YOUR GOAL: Of the entries below, repeat exactly only those lines from the one containing "R2: 5.6k (5V, RESET) -> 3.3k (5V, RESET)" through the last line, with pictures omitted.

INPUT RECORDS:

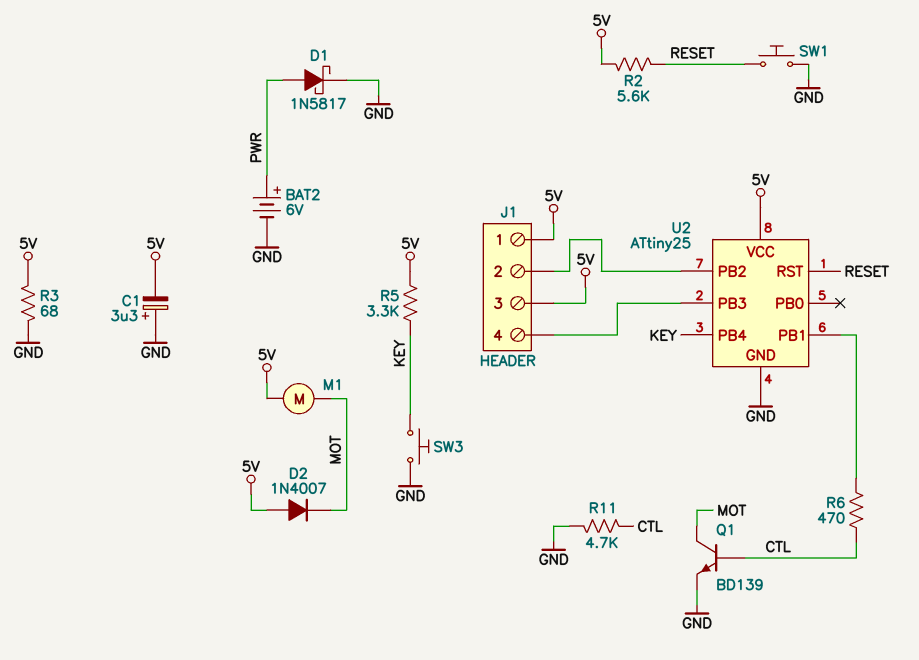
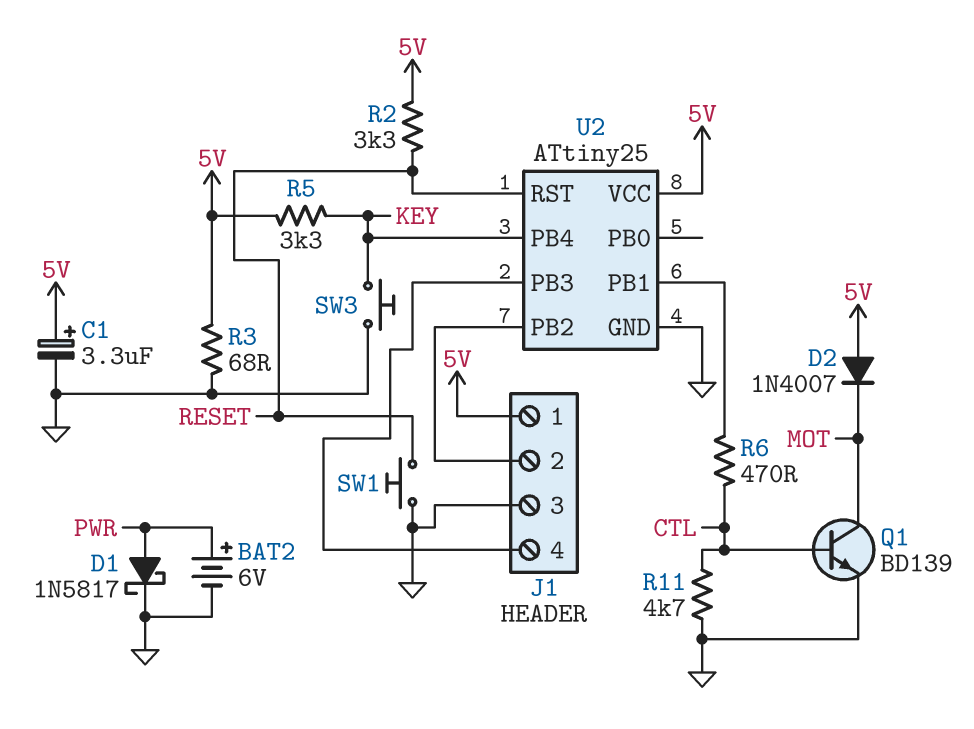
C1: 3.3uF (plus GND, minus 5V) -> 3.3uF (plus 5V, minus GND)
J1 pin 3: 5V -> GND
M1: motor (5V, MOT) -> none
R2: 5.6k (5V, RESET) -> 3.3k (5V, RESET)

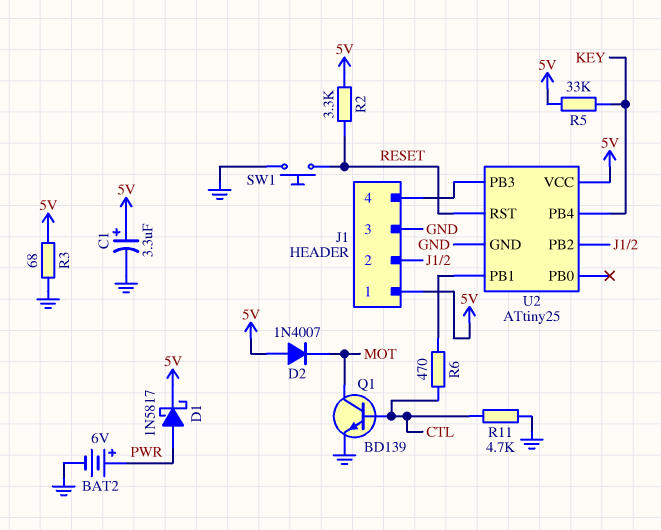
D1: schottky 1N5817 (A PWR, K GND) -> schottky 1N5817 (A PWR, K 5V)
R5: 3.3k (5V, KEY) -> 33k (5V, KEY)
SW3: button (GND, KEY) -> none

RESULT OF THE EXERCISE:
R2: 5.6k (5V, RESET) -> 3.3k (5V, RESET)

D1: schottky 1N5817 (A PWR, K GND) -> schottky 1N5817 (A PWR, K 5V)
R5: 3.3k (5V, KEY) -> 33k (5V, KEY)
SW3: button (GND, KEY) -> none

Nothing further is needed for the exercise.